About this exercise.
Return the entries below in their exact form, leaving the pictures out.
---
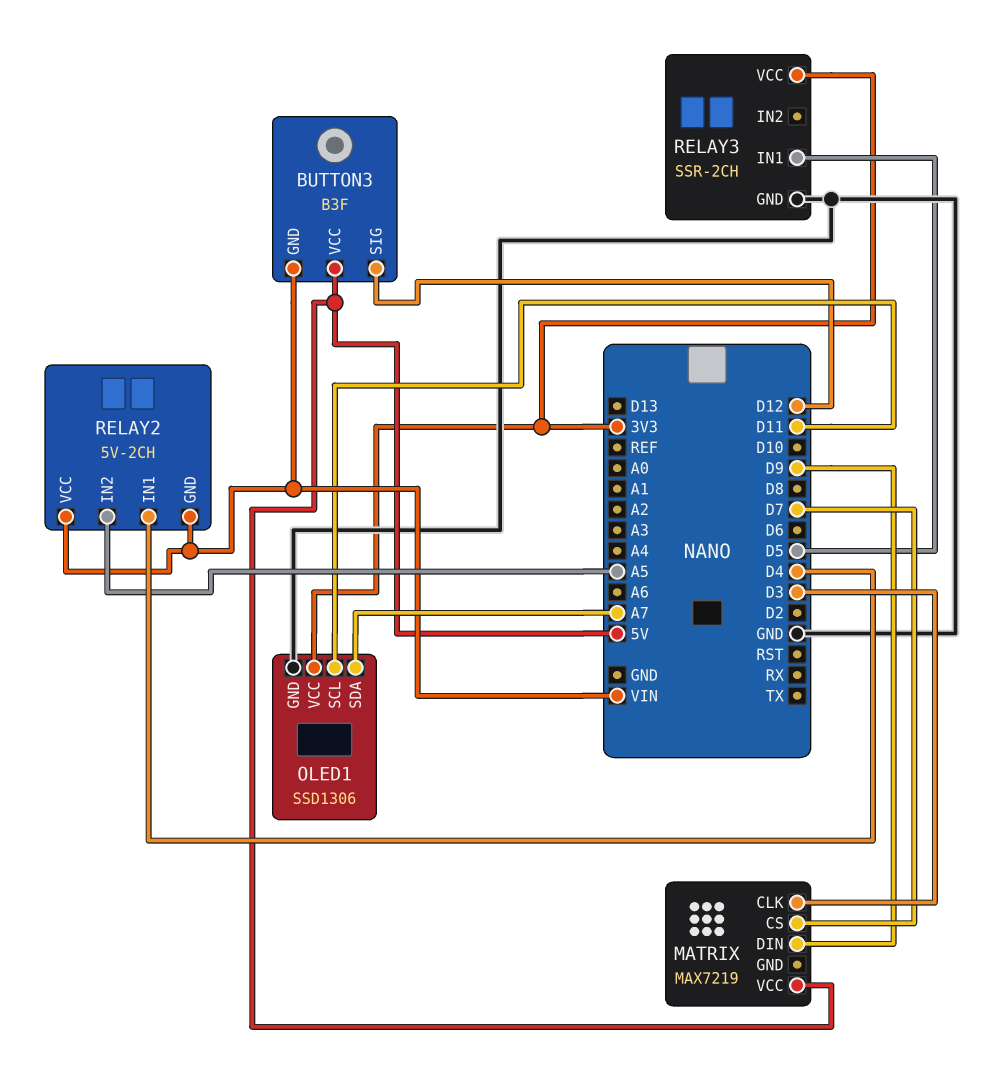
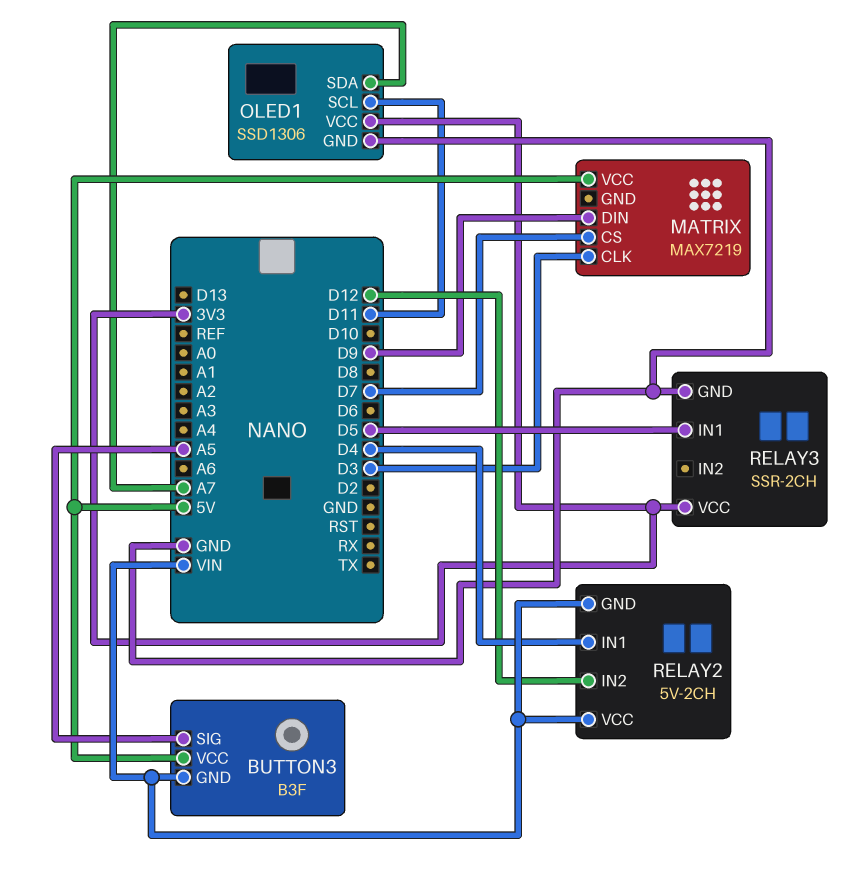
BUTTON3 pin SIG: D12 -> A5
RELAY2 pin IN2: A5 -> D12

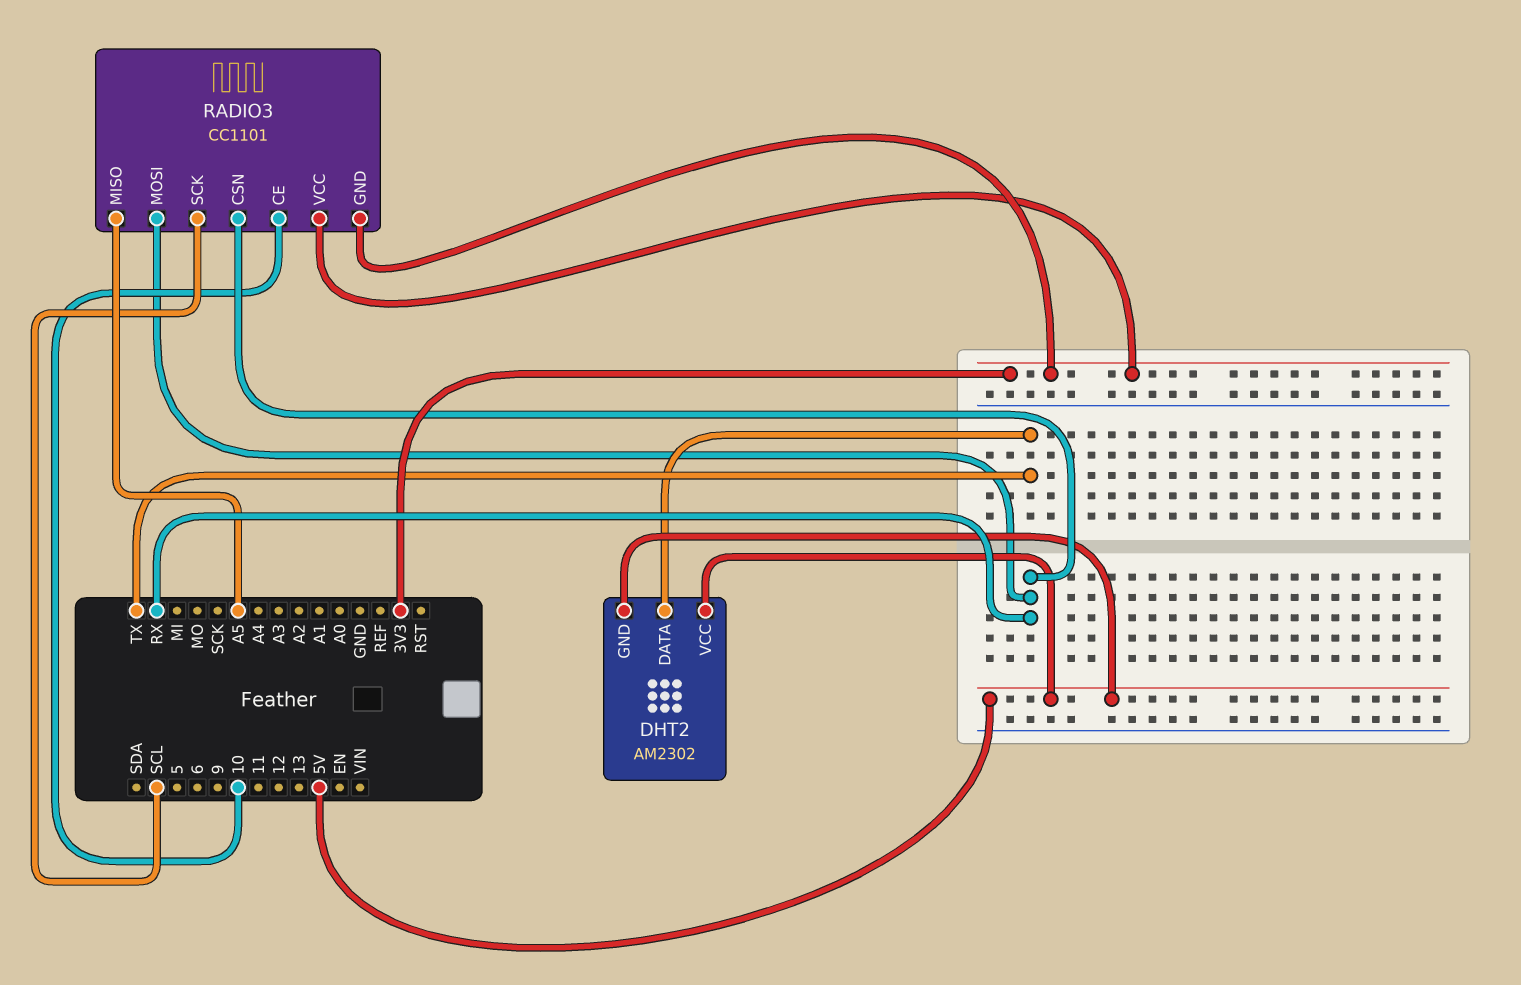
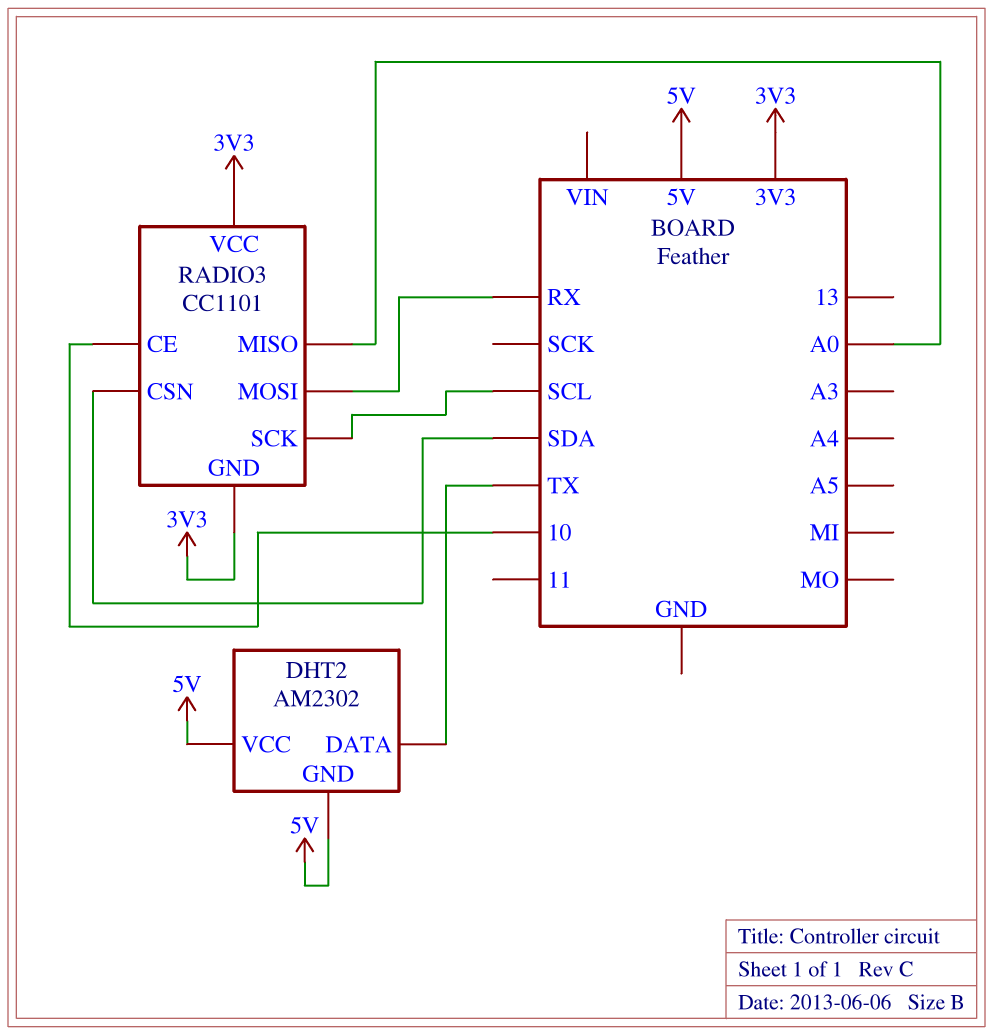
RADIO3 pin CSN: RX -> SDA
RADIO3 pin MISO: A5 -> A0

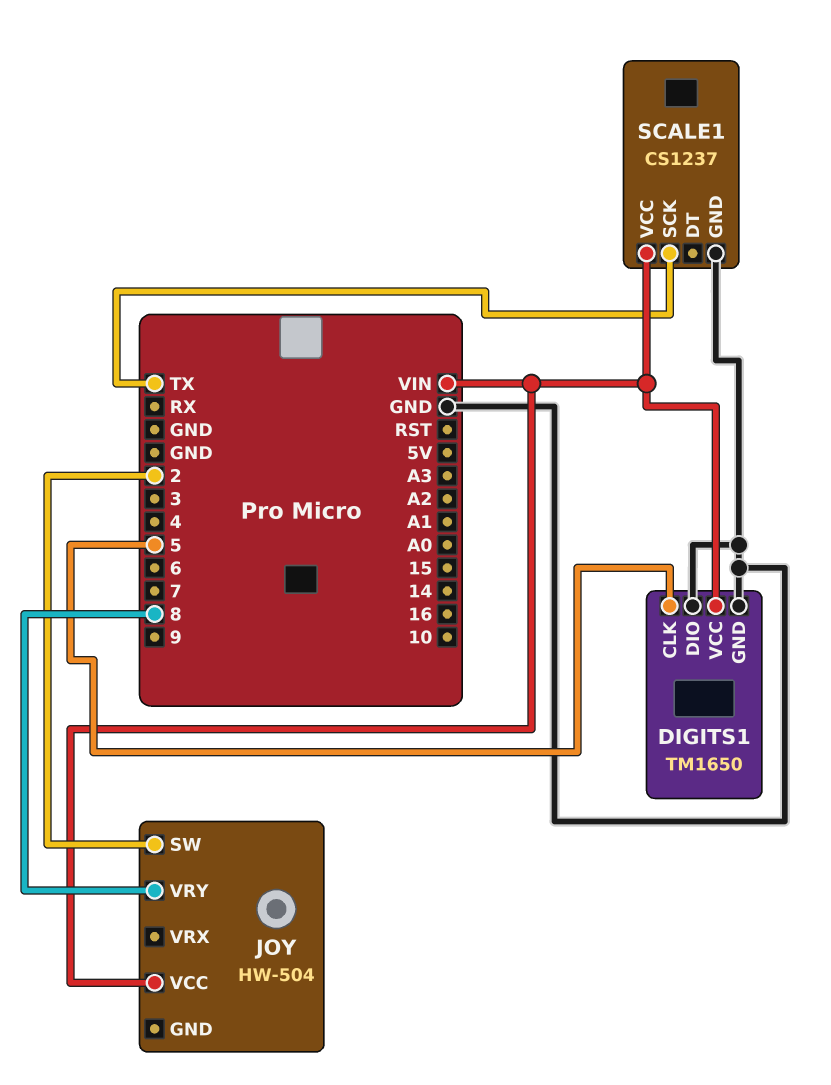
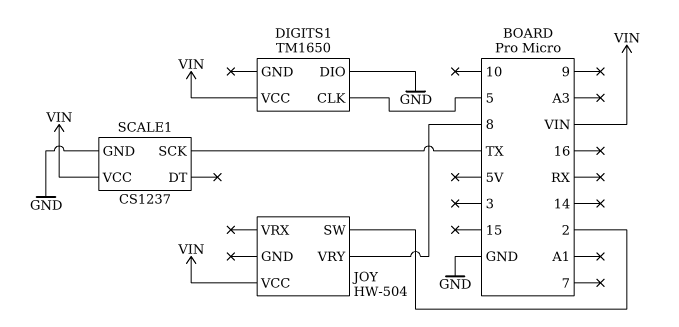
DIGITS1 pin GND: GND -> none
---
Solution.
BUTTON3 pin SIG: D12 -> A5
RELAY2 pin IN2: A5 -> D12

RADIO3 pin CSN: RX -> SDA
RADIO3 pin MISO: A5 -> A0

DIGITS1 pin GND: GND -> none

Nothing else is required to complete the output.